RAW DATA:

======

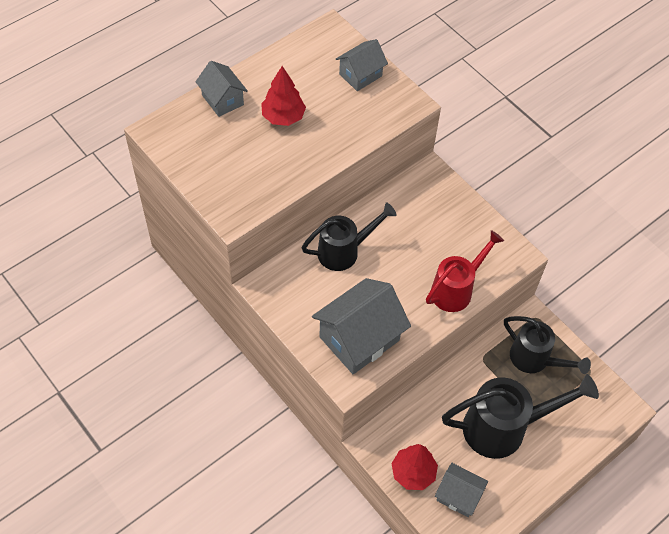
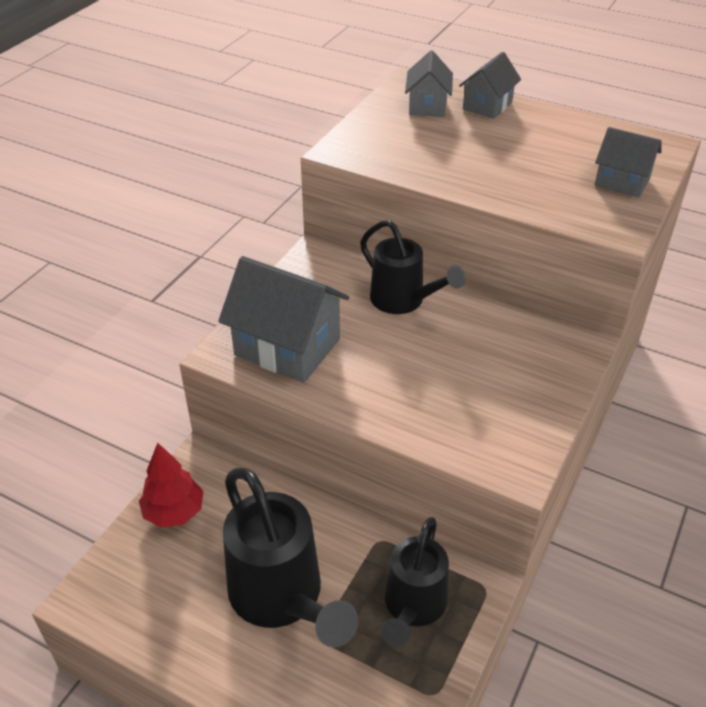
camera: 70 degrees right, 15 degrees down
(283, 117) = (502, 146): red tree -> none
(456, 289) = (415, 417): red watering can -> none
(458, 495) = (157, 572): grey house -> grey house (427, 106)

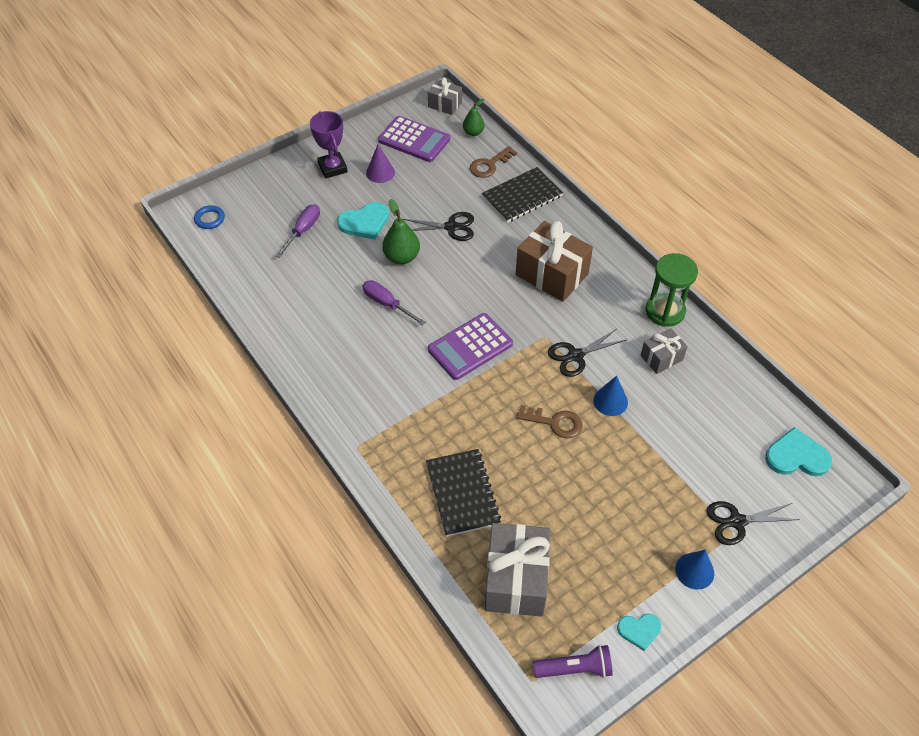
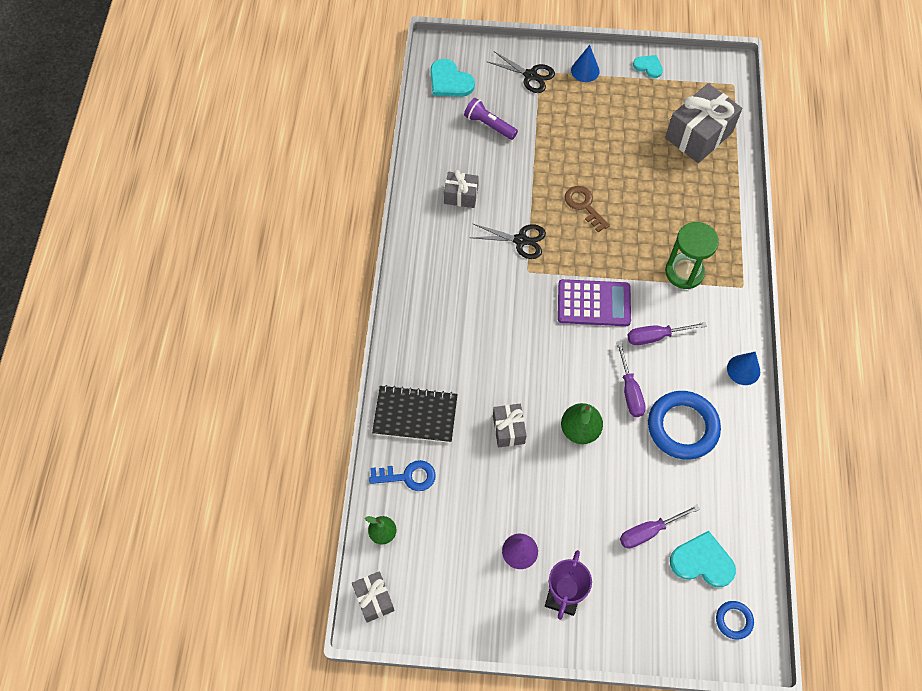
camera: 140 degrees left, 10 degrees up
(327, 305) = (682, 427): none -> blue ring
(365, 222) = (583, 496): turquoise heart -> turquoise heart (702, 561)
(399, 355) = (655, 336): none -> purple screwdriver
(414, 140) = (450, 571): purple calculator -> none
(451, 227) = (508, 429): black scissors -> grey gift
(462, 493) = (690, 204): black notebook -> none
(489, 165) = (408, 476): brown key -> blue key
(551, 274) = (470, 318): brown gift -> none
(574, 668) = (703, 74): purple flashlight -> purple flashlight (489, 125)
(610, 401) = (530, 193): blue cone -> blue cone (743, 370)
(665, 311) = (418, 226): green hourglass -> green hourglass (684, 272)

======

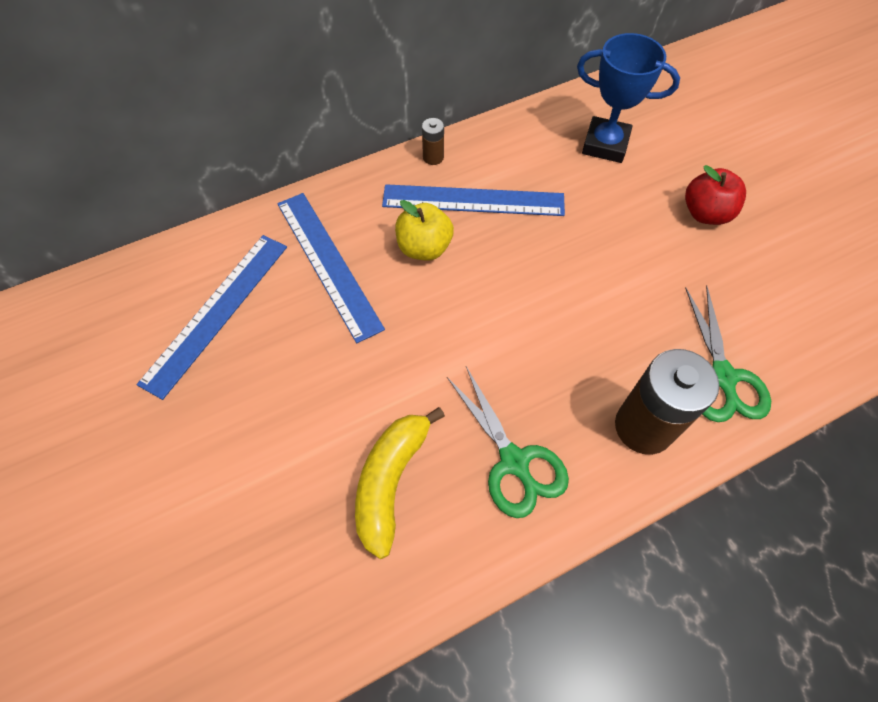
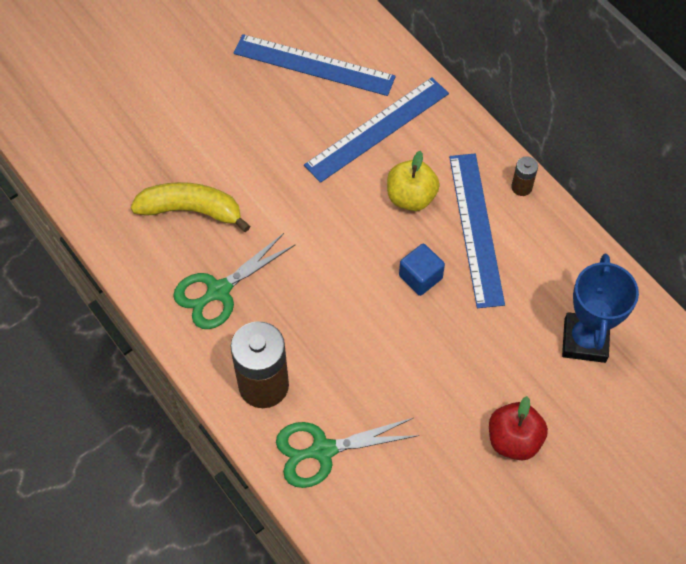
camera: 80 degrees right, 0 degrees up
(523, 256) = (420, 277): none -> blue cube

======

WORK INSTRUCTIONS:
Look through the listing above for the line with "(458, 495) = (157, 572): grey" and the line with "(665, 311) = (418, 226): green". Write out exactly those lines and everything between, leaving out pictures.

SOLUTION FOR THIS PROBLEM:
(458, 495) = (157, 572): grey house -> grey house (427, 106)

camera: 140 degrees left, 10 degrees up
(327, 305) = (682, 427): none -> blue ring
(365, 222) = (583, 496): turquoise heart -> turquoise heart (702, 561)
(399, 355) = (655, 336): none -> purple screwdriver
(414, 140) = (450, 571): purple calculator -> none
(451, 227) = (508, 429): black scissors -> grey gift
(462, 493) = (690, 204): black notebook -> none
(489, 165) = (408, 476): brown key -> blue key
(551, 274) = (470, 318): brown gift -> none
(574, 668) = (703, 74): purple flashlight -> purple flashlight (489, 125)
(610, 401) = (530, 193): blue cone -> blue cone (743, 370)
(665, 311) = (418, 226): green hourglass -> green hourglass (684, 272)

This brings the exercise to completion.